-- Task details --
Count the lines in the data below that contain the string "tuplet". Reply with the number alone.
=====
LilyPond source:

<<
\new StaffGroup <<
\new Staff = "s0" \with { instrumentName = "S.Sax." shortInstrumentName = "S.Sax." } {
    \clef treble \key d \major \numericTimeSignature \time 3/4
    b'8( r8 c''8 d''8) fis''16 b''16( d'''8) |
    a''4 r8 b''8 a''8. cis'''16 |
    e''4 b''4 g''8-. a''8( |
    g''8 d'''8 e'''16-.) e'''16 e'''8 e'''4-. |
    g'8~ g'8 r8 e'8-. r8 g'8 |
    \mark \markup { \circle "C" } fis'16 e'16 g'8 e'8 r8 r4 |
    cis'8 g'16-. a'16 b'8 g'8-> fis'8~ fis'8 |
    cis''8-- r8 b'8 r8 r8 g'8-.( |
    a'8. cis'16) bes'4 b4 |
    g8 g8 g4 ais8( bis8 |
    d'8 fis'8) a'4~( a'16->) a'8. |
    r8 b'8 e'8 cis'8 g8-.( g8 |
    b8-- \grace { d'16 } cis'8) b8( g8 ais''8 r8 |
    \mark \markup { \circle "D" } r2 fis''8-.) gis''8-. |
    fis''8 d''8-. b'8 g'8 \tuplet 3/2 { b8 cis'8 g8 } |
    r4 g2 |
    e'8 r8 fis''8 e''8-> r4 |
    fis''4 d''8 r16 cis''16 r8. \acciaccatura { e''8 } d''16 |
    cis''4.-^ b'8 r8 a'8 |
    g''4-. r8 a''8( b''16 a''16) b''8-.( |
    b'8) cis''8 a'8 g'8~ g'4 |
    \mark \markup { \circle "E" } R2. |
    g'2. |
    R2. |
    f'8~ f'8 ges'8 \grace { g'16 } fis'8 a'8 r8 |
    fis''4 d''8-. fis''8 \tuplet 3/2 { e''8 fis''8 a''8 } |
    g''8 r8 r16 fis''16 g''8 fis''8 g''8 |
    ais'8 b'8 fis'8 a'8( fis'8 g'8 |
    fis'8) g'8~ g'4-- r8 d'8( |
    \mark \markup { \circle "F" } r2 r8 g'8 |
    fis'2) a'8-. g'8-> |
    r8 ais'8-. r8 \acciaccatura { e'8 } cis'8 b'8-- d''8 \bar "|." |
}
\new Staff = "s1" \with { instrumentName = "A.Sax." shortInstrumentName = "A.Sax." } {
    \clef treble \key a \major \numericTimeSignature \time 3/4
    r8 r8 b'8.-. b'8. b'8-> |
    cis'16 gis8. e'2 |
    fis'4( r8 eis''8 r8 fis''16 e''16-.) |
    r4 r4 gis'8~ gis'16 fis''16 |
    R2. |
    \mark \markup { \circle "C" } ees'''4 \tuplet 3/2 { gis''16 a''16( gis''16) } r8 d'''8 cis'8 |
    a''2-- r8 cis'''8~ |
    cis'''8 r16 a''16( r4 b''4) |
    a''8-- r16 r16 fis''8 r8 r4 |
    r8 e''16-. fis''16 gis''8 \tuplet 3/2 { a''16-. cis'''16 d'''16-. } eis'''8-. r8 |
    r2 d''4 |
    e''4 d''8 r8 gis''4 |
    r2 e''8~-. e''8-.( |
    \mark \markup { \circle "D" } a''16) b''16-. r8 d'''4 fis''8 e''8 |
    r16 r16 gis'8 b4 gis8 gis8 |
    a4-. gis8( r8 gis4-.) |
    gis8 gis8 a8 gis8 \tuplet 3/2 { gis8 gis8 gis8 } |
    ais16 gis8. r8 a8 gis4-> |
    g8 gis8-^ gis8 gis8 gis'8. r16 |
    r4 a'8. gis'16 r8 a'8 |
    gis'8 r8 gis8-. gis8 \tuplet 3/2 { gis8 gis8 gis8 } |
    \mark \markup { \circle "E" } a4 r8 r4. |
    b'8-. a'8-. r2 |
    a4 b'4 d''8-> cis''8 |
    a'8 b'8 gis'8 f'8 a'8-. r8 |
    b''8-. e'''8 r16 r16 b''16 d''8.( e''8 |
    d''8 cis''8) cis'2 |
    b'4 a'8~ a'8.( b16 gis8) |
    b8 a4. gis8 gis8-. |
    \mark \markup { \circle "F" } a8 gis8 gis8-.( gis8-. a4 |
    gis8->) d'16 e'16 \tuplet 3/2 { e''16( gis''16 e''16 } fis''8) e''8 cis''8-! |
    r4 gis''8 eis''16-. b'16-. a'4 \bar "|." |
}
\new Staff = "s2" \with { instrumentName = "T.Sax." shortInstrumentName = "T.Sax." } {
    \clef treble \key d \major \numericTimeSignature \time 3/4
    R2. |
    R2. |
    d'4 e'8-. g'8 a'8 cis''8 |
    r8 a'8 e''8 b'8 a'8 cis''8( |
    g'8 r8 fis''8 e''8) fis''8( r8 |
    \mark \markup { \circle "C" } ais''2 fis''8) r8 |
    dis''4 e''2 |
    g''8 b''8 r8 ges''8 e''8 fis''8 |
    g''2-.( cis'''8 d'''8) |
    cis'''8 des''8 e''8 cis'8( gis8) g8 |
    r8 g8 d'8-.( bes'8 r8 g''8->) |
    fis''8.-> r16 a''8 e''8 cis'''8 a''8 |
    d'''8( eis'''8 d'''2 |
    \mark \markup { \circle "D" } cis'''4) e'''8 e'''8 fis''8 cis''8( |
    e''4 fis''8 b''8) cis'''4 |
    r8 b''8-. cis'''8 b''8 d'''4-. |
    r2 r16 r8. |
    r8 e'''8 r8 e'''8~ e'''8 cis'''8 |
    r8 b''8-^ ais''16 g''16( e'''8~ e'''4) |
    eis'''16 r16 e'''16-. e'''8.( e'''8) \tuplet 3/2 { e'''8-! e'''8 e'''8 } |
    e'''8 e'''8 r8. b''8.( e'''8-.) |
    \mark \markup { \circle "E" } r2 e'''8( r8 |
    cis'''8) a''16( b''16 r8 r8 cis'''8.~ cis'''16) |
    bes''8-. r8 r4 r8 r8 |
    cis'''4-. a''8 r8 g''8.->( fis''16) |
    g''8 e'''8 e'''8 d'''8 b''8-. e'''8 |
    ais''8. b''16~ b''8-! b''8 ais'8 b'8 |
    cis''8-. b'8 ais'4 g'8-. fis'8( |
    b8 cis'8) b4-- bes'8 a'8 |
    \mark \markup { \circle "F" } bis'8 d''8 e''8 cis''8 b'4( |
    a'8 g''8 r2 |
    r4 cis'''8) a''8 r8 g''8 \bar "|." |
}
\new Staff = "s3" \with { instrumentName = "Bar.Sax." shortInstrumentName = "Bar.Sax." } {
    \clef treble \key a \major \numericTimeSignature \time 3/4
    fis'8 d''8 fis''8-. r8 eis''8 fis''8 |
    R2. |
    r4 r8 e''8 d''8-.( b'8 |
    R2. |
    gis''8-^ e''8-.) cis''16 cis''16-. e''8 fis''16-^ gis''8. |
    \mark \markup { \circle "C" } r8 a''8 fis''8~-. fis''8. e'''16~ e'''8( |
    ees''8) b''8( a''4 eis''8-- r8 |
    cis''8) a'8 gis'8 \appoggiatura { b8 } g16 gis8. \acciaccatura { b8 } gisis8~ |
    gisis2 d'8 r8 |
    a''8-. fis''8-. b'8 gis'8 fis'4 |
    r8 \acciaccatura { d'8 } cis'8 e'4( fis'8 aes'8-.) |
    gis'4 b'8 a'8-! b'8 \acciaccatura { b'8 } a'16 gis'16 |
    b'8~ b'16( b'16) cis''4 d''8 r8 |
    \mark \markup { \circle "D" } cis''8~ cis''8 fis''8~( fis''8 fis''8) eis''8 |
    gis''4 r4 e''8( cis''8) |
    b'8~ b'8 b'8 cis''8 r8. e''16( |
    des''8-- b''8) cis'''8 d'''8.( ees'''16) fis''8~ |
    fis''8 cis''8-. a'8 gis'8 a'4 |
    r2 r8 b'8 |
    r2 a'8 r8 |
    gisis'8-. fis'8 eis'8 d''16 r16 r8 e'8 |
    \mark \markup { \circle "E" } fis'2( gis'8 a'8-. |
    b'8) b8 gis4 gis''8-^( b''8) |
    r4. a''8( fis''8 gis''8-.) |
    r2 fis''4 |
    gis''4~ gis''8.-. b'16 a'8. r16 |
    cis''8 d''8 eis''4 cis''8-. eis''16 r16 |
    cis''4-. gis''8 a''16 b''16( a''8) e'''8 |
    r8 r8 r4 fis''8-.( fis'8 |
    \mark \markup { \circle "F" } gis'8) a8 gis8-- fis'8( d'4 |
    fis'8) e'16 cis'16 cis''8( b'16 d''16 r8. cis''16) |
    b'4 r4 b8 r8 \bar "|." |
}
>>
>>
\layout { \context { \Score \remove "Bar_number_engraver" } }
=====
-- Answer to the problem --
8